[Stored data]
------------------------------------------------------------

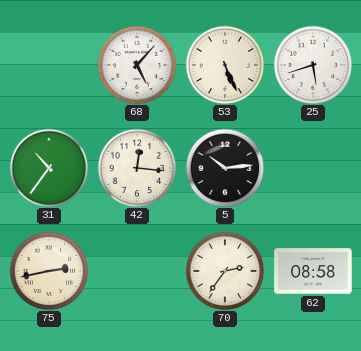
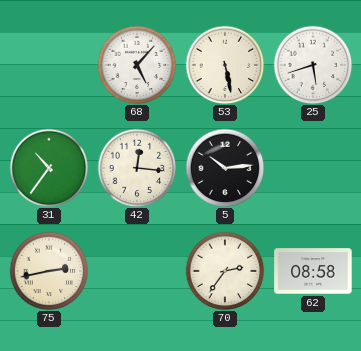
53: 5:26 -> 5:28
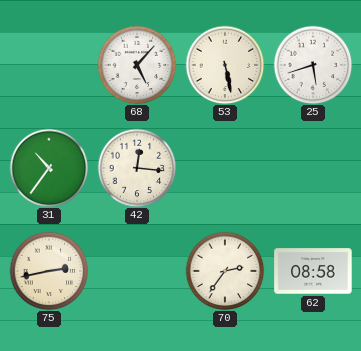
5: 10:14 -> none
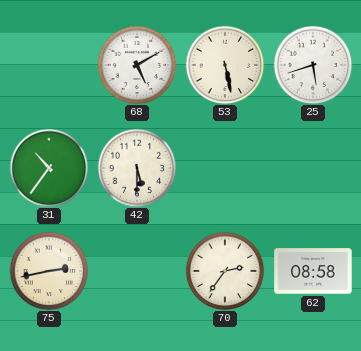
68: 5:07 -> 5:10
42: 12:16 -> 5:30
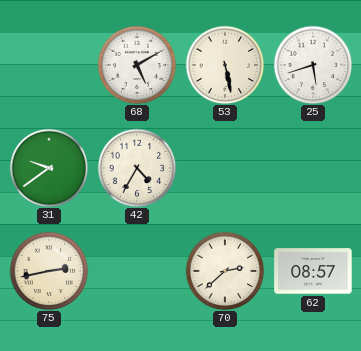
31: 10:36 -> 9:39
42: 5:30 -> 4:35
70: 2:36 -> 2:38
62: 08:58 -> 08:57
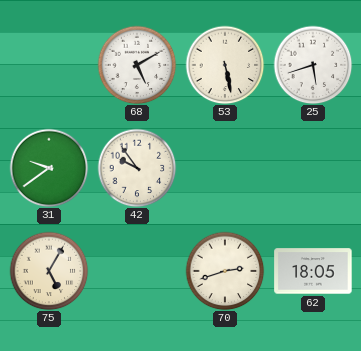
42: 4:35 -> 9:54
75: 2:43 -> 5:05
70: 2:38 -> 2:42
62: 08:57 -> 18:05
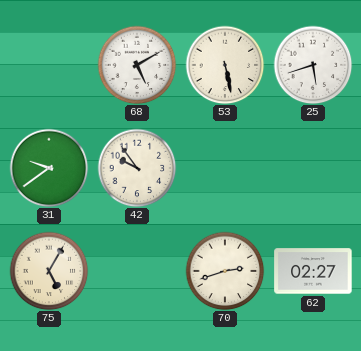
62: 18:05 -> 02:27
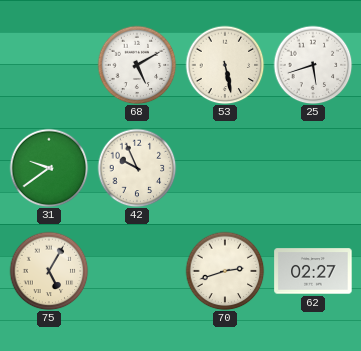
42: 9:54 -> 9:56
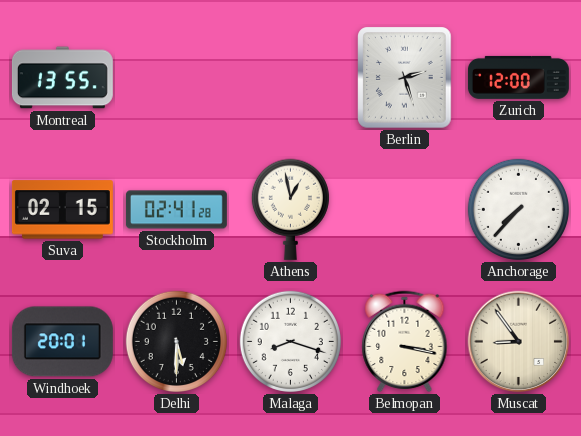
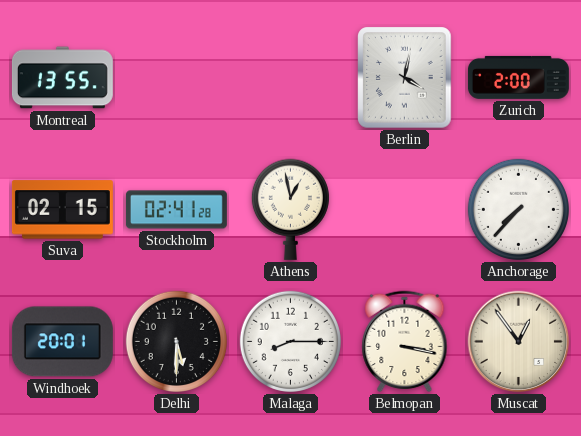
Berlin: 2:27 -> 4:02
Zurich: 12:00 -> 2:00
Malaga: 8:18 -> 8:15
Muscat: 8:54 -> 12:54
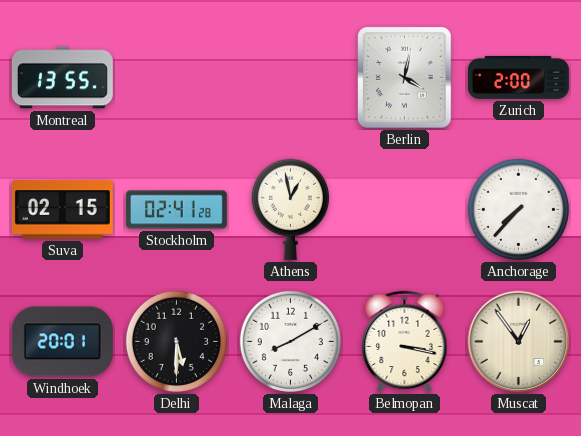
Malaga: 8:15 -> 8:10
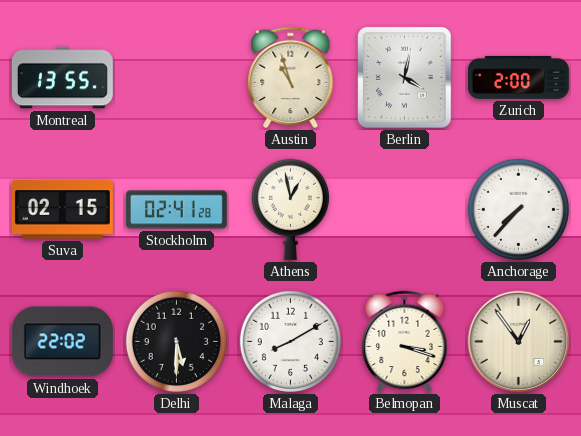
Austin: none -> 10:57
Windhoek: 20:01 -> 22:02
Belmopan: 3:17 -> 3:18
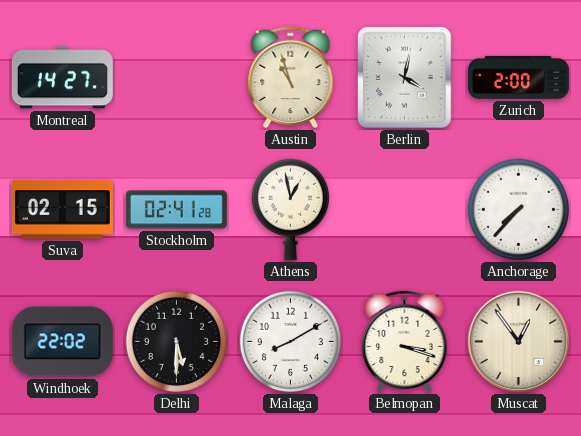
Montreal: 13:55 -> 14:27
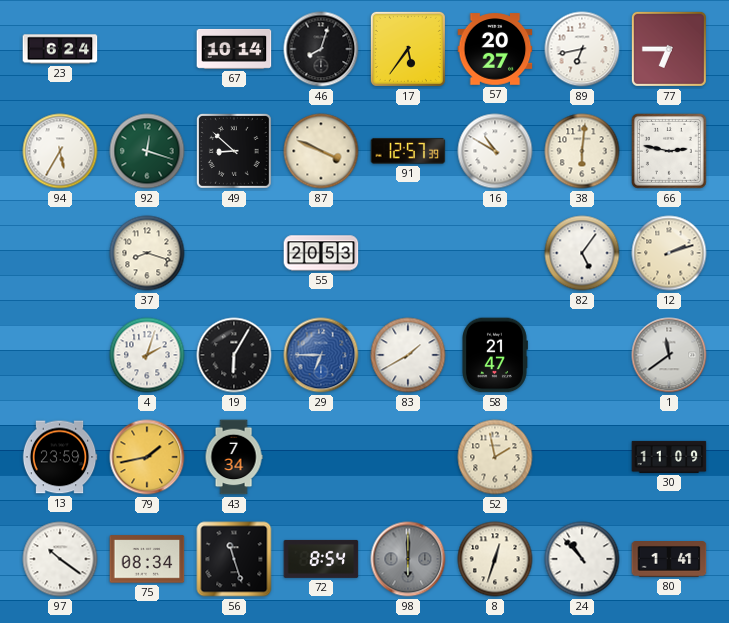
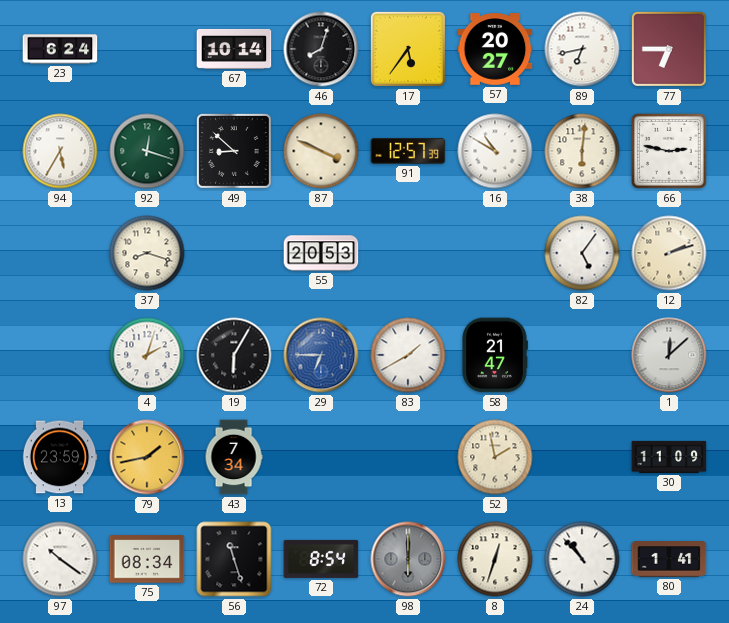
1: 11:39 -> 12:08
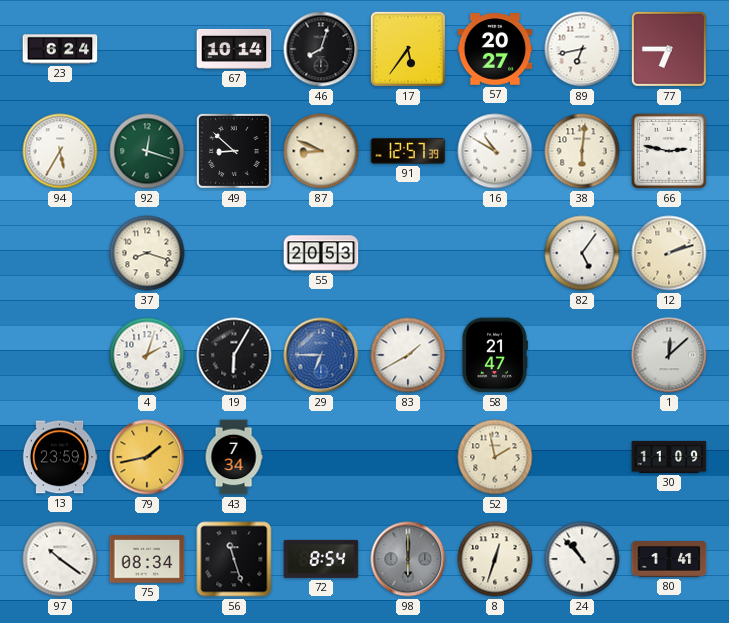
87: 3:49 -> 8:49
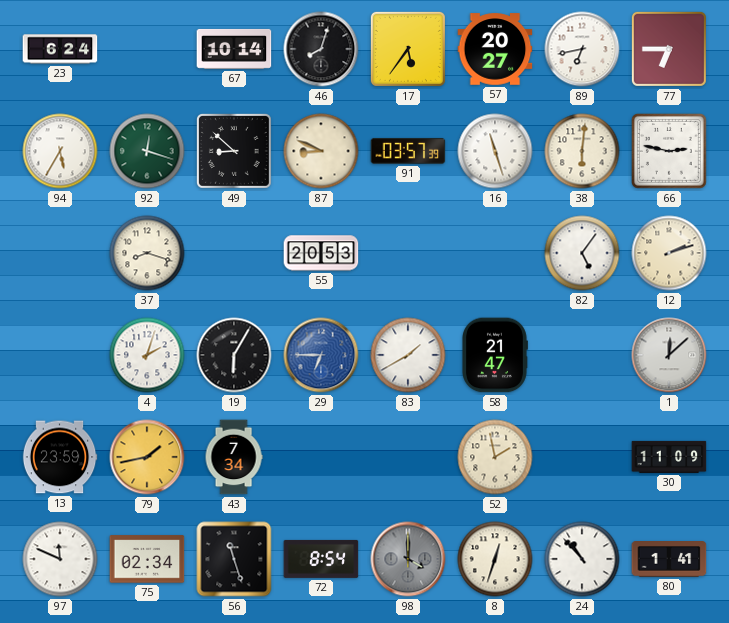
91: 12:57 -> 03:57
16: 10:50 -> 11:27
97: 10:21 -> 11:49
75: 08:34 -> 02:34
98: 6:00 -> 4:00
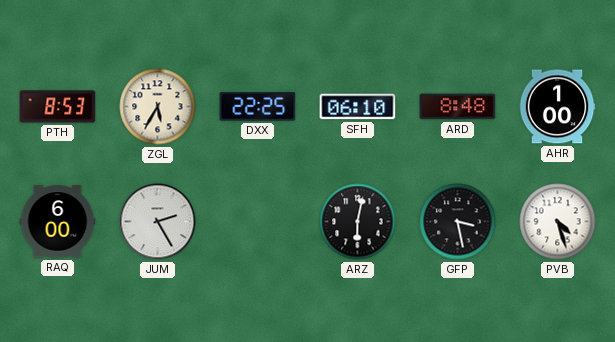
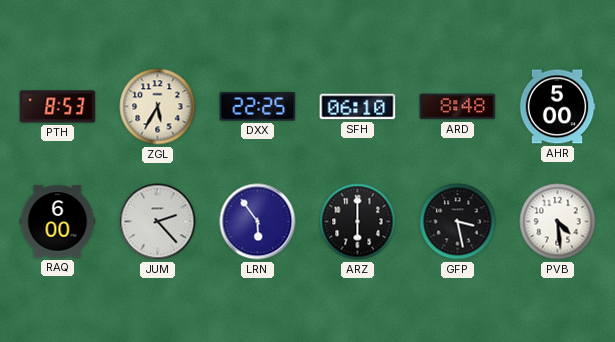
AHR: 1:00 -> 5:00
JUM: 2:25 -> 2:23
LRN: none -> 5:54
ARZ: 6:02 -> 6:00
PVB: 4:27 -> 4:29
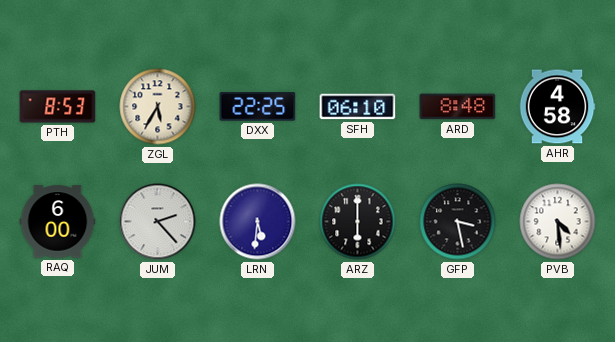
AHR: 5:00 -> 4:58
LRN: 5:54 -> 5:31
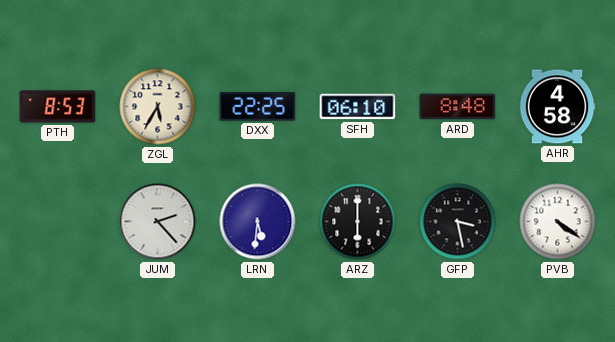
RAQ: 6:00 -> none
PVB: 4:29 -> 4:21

------------------------------------------------------------

Task details:
Copy out every line of the material above word for word, omitting the picture lines.

Final answer:
53: 5:26 -> 5:28
5: 10:14 -> none
68: 5:07 -> 5:10
42: 12:16 -> 5:30
31: 10:36 -> 9:39
42: 5:30 -> 4:35
70: 2:36 -> 2:38
62: 08:58 -> 08:57
42: 4:35 -> 9:54
75: 2:43 -> 5:05
70: 2:38 -> 2:42
62: 08:57 -> 18:05
62: 18:05 -> 02:27
42: 9:54 -> 9:56
Berlin: 2:27 -> 4:02
Zurich: 12:00 -> 2:00
Malaga: 8:18 -> 8:15
Muscat: 8:54 -> 12:54
Malaga: 8:15 -> 8:10
Austin: none -> 10:57
Windhoek: 20:01 -> 22:02
Belmopan: 3:17 -> 3:18
Montreal: 13:55 -> 14:27
1: 11:39 -> 12:08
87: 3:49 -> 8:49
91: 12:57 -> 03:57
16: 10:50 -> 11:27
97: 10:21 -> 11:49
75: 08:34 -> 02:34
98: 6:00 -> 4:00
AHR: 1:00 -> 5:00
JUM: 2:25 -> 2:23
LRN: none -> 5:54
ARZ: 6:02 -> 6:00
PVB: 4:27 -> 4:29
AHR: 5:00 -> 4:58
LRN: 5:54 -> 5:31
RAQ: 6:00 -> none
PVB: 4:29 -> 4:21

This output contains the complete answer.